:: TO DO ::
What is needed is an exact copy of the records, with the images left out.

:: Image-based object counting data ::

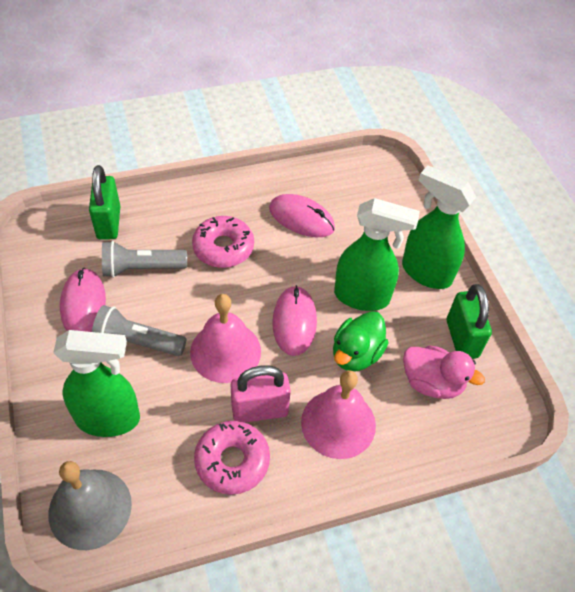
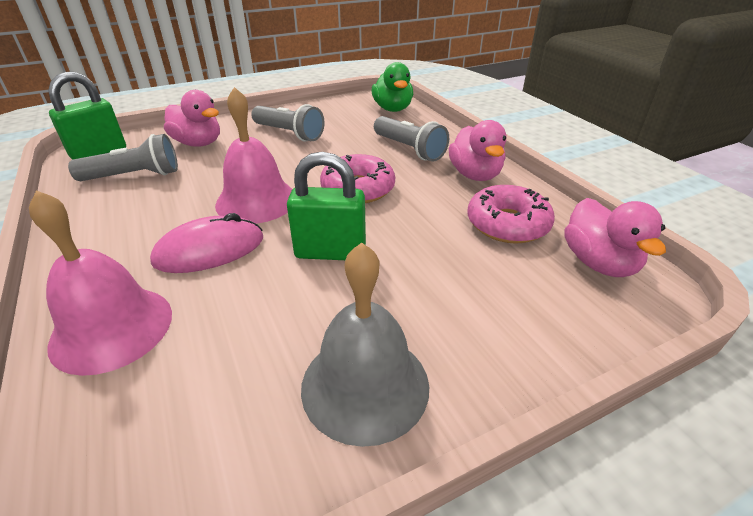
green spray bottle: 3 -> 0
grey flashlight: 2 -> 3
pink duck: 1 -> 3
pink mouse: 3 -> 1
pink padlock: 1 -> 0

:: RESULT FOR THIS EXERCISE ::
green spray bottle: 3 -> 0
grey flashlight: 2 -> 3
pink duck: 1 -> 3
pink mouse: 3 -> 1
pink padlock: 1 -> 0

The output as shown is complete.